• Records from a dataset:
►

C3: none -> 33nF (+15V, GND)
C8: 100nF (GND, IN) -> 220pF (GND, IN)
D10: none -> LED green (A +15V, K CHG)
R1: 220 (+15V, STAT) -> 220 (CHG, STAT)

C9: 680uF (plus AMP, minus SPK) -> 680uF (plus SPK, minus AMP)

◄
►

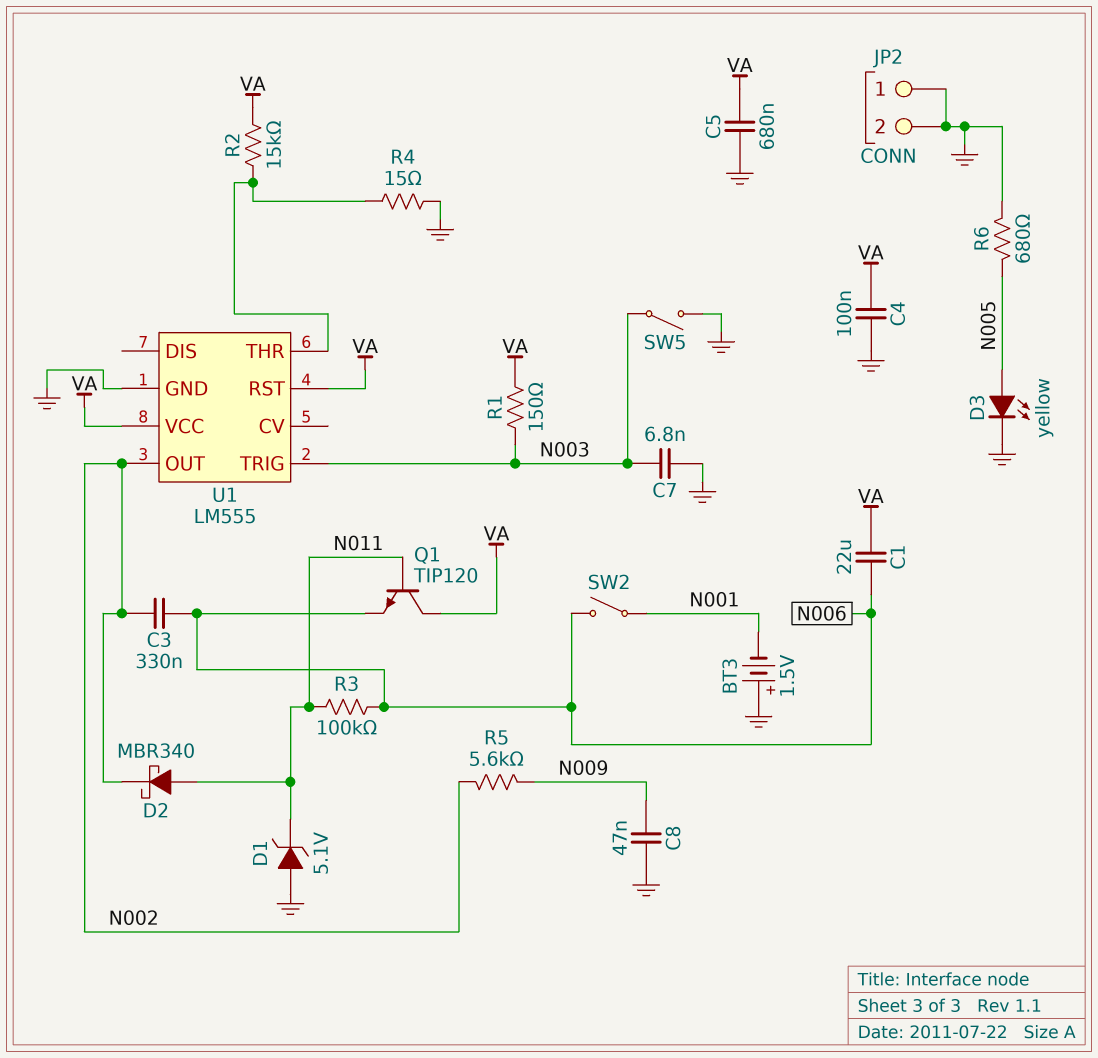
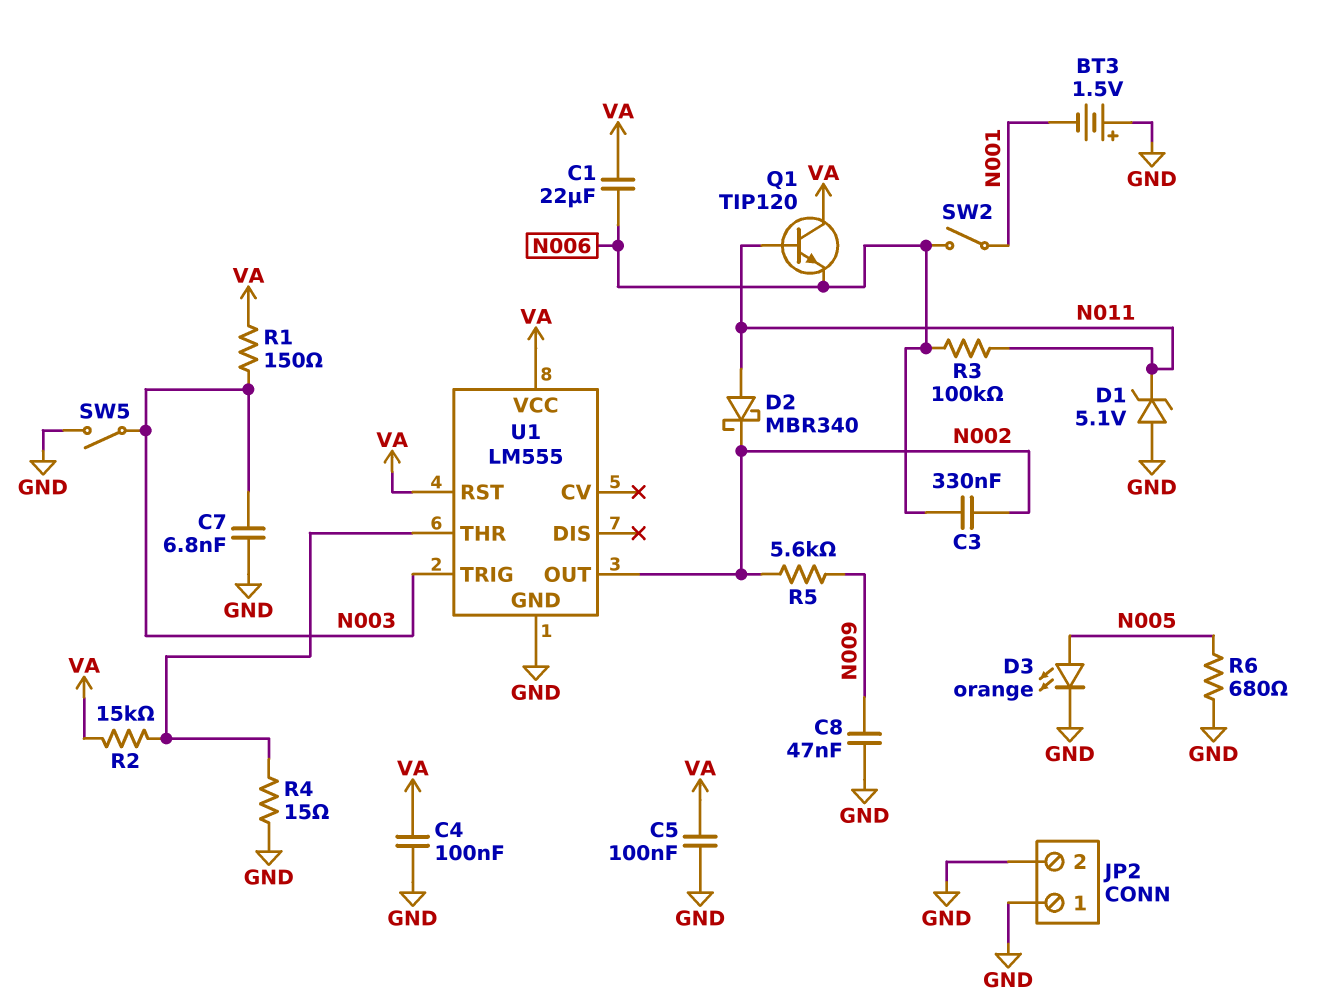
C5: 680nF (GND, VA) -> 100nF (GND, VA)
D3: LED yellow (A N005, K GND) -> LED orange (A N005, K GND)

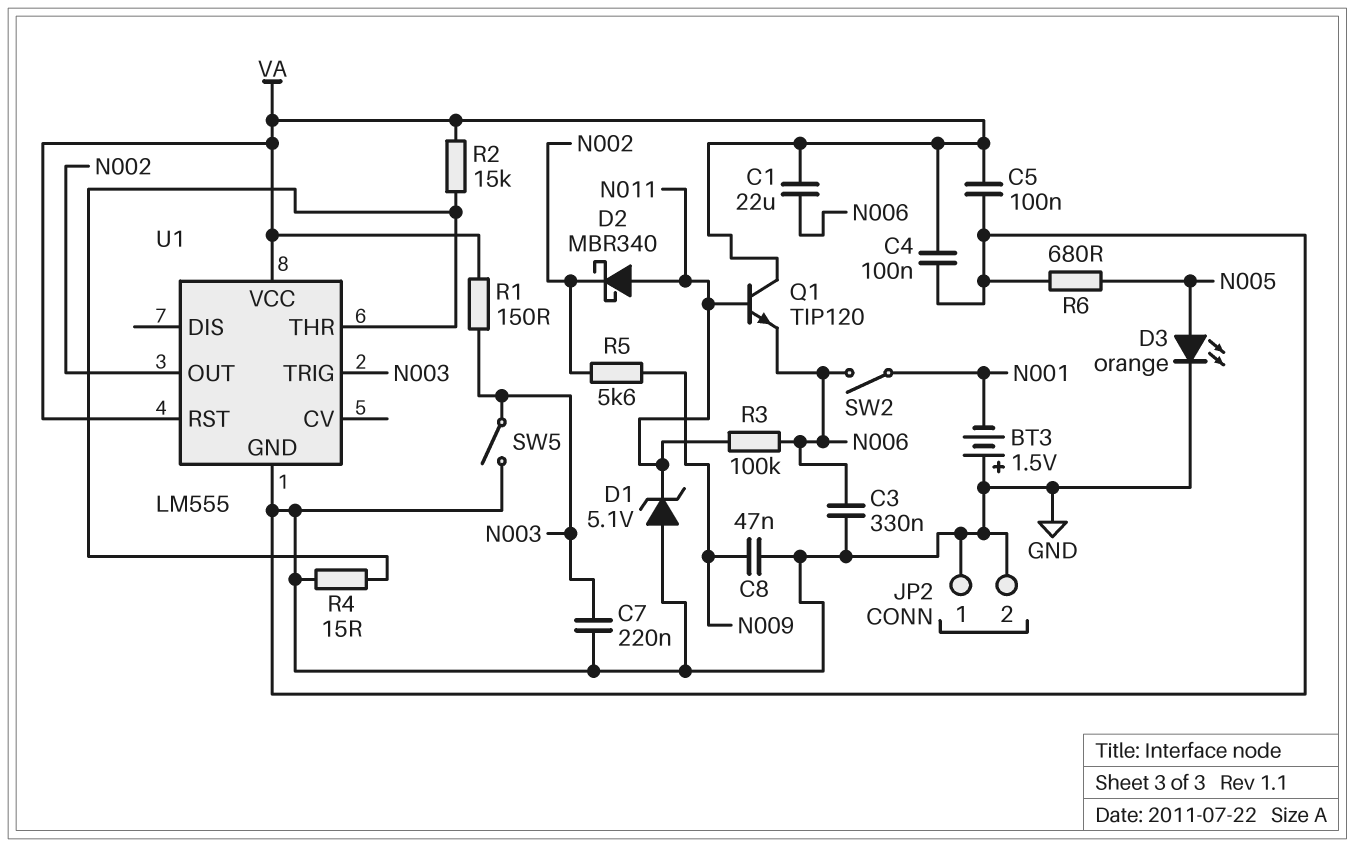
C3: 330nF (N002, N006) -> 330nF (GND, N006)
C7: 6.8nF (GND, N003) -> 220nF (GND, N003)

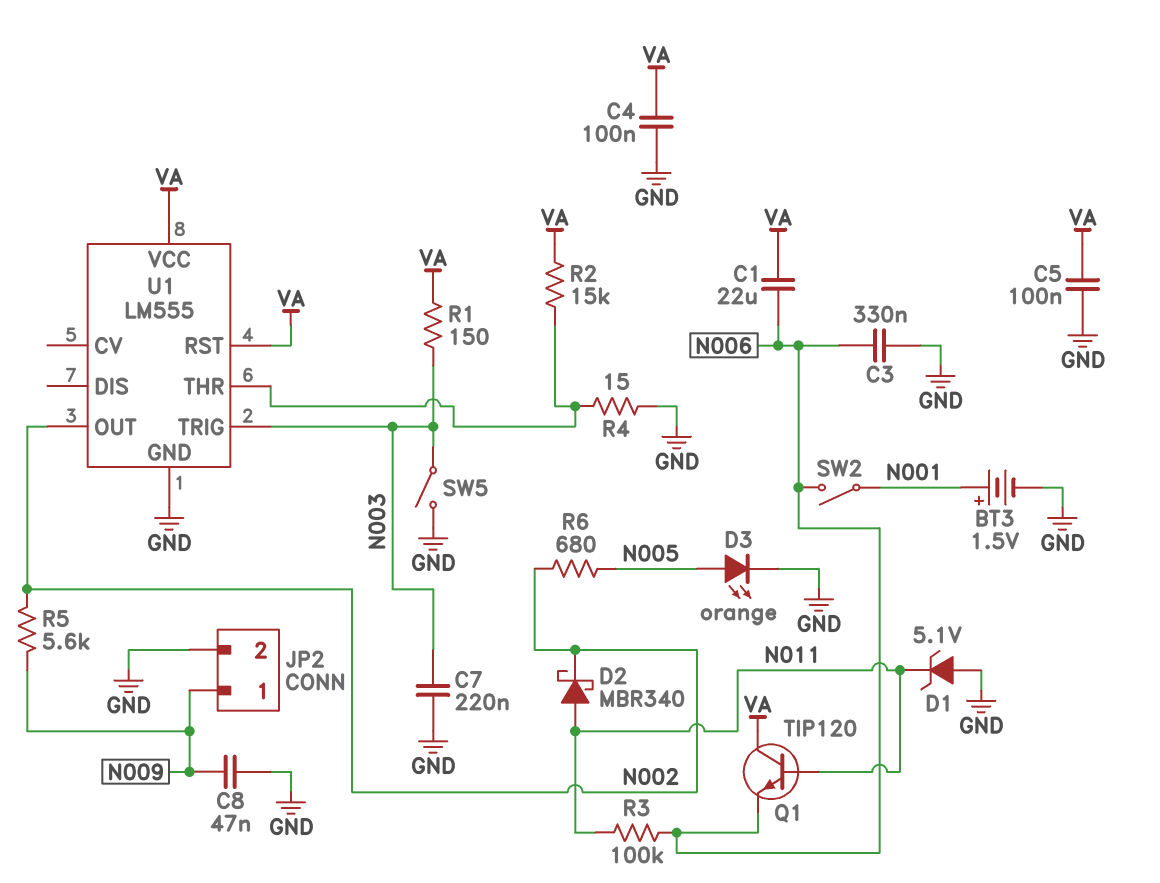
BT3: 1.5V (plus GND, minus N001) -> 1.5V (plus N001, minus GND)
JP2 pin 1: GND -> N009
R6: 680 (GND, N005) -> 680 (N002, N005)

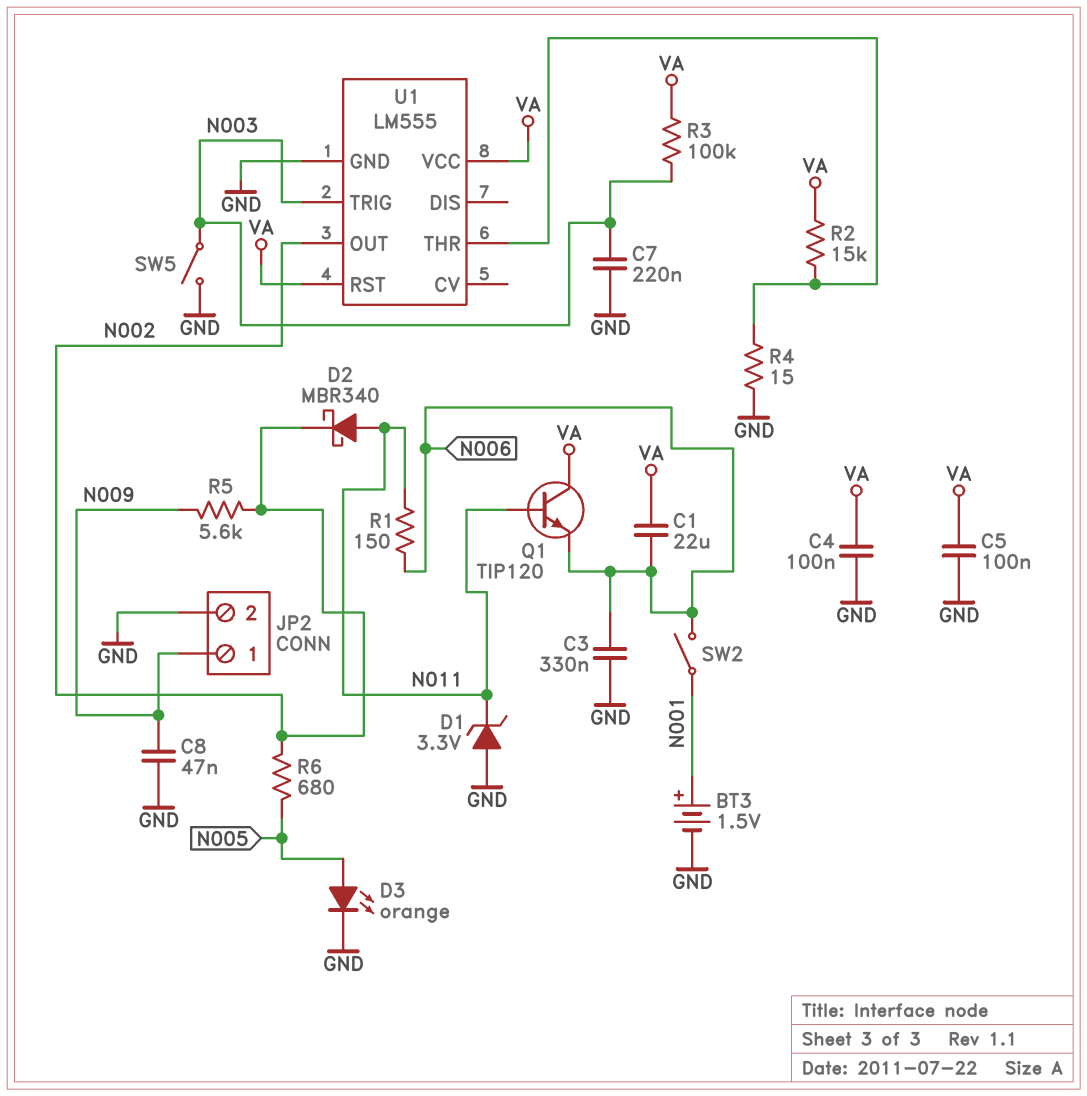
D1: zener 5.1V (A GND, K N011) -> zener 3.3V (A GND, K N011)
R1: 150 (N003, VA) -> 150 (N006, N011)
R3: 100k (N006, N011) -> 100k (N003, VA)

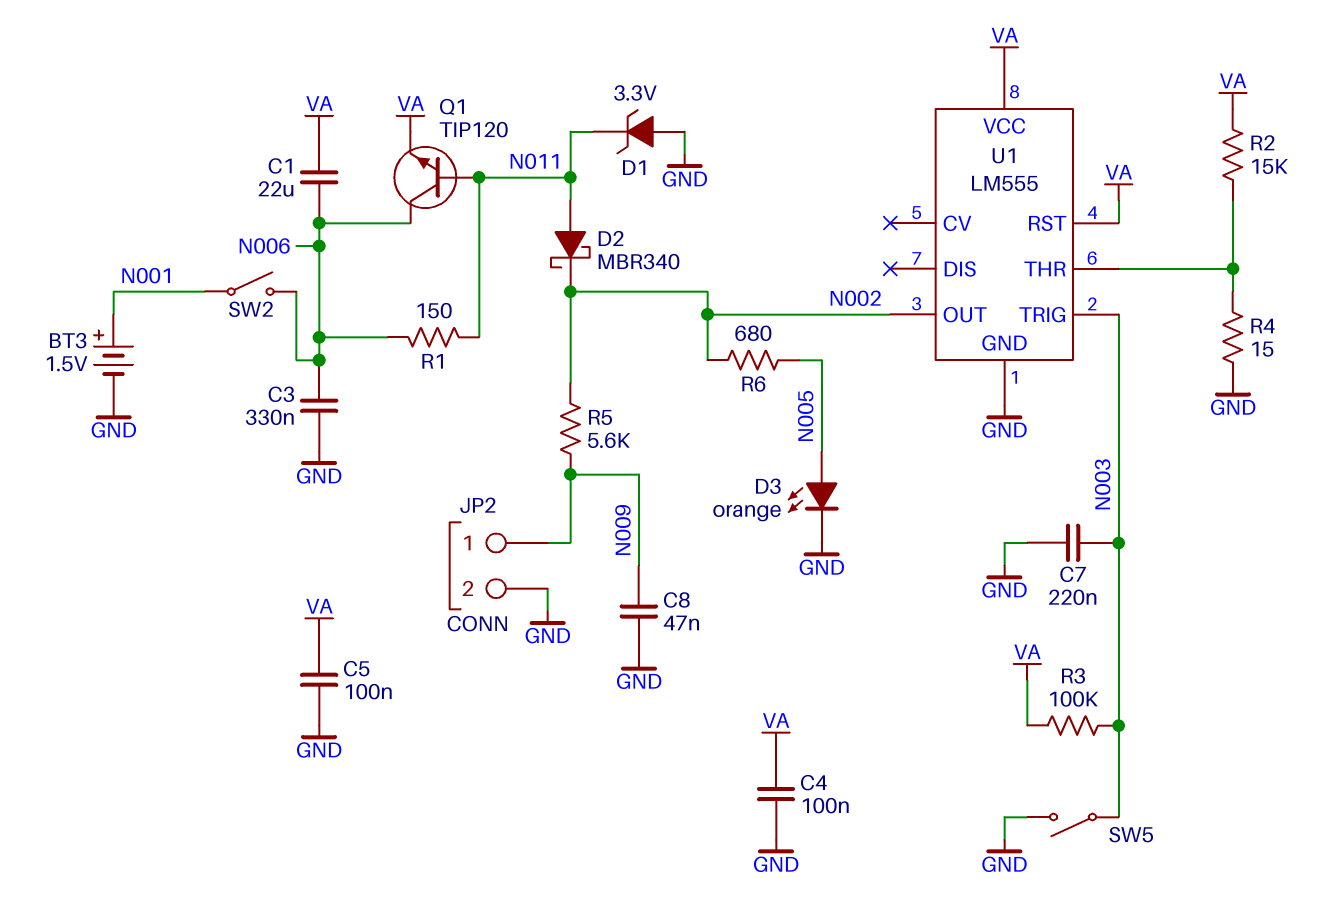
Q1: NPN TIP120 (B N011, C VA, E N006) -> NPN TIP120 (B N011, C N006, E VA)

◄

• REQUIRED WORK:
Keep to the lines above from the line with "R6: 680 (GND, N005) -> 680 (N002, N005)" to the line with "Q1: NPN TIP120", and set down exactly those, inclusive, with nothing else and every picture left out.

• SOLUTION TO THIS TASK:
R6: 680 (GND, N005) -> 680 (N002, N005)

D1: zener 5.1V (A GND, K N011) -> zener 3.3V (A GND, K N011)
R1: 150 (N003, VA) -> 150 (N006, N011)
R3: 100k (N006, N011) -> 100k (N003, VA)

Q1: NPN TIP120 (B N011, C VA, E N006) -> NPN TIP120 (B N011, C N006, E VA)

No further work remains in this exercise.